### How to complete this task
An exact copy is needed of each line from the one including "(484, 437) = (454, 382): yellow" through the last line of the entries, both ends counted, with nothing added.

Object position data:
· · · · · · ·

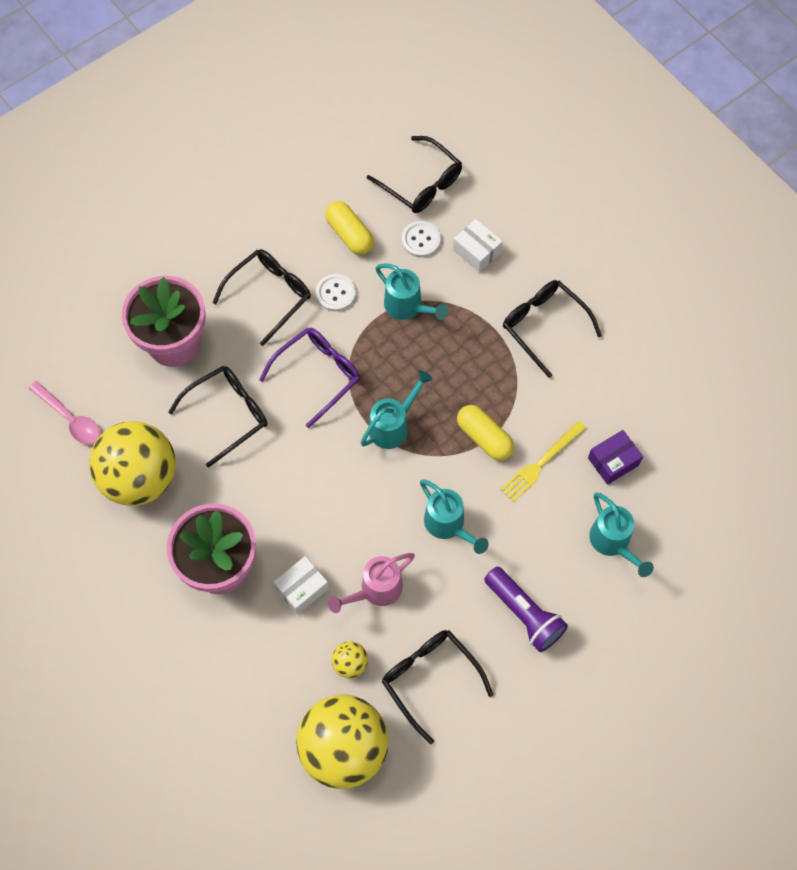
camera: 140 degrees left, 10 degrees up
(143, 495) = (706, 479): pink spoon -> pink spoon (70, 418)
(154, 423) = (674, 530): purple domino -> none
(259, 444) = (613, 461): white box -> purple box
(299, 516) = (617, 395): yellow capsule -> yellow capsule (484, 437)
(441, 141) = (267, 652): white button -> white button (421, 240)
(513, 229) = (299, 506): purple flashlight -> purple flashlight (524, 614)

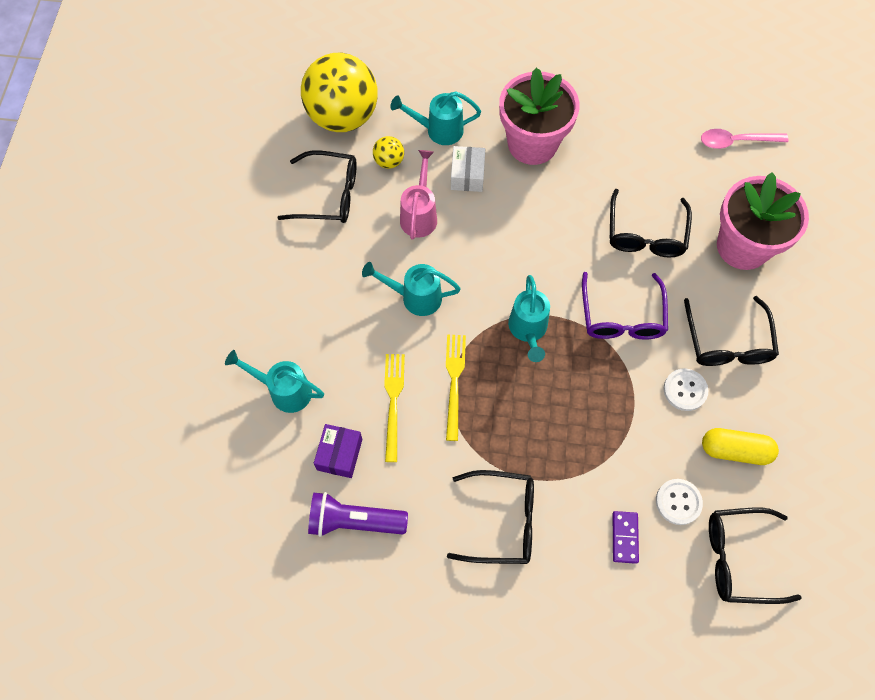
camera: 135 degrees right, 0 degrees up
(140, 478) = (646, 147): yellow ball -> none
(407, 307) = (622, 432): turquoise watering can -> turquoise watering can (439, 130)
(477, 251) = (625, 537): white box -> purple domino
(484, 437) = (454, 382): yellow capsule -> yellow fork
(524, 614) = (304, 286): purple flashlight -> purple flashlight (354, 521)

· · · · · · ·

### Answer below
(484, 437) = (454, 382): yellow capsule -> yellow fork
(524, 614) = (304, 286): purple flashlight -> purple flashlight (354, 521)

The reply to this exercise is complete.